Task details:
Only one stretch of the data below is wanted: the lines from the one with "(499, 426) = (428, 437): grey" through the one with "(644, 535) = (480, 595): black", repeated exactly.

Before-and-after object listings:
=== Begin Enclosure ===

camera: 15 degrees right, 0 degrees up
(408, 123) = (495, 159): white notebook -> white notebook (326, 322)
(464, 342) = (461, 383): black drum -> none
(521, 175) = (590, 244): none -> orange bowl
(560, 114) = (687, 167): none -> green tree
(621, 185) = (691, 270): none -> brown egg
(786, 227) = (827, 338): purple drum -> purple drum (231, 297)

=== End Enclosure ===
=== Begin Enclosure ===

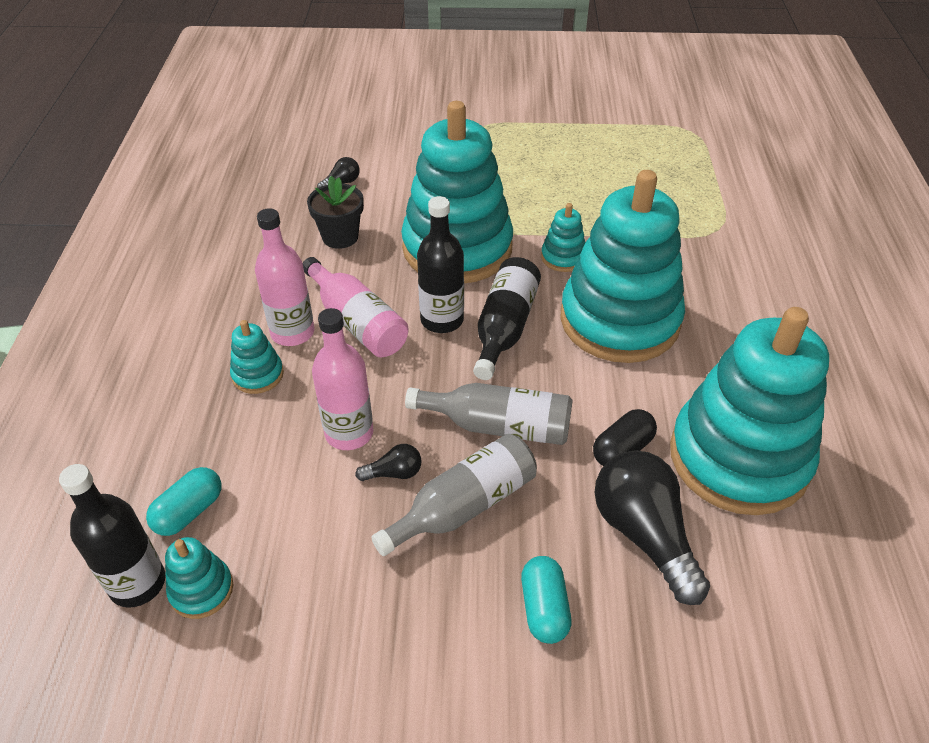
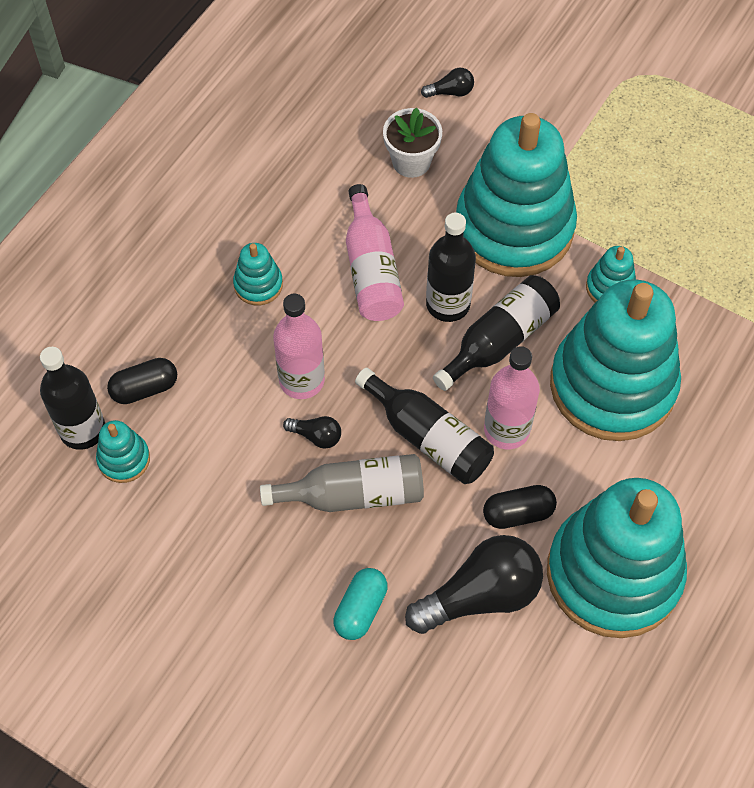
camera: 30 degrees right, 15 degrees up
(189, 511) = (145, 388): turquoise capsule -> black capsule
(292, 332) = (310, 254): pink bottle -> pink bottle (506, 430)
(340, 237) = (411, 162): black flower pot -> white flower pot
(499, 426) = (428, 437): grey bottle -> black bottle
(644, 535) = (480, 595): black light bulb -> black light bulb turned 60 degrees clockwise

=== End Enclosure ===

Exercise response:
(499, 426) = (428, 437): grey bottle -> black bottle
(644, 535) = (480, 595): black light bulb -> black light bulb turned 60 degrees clockwise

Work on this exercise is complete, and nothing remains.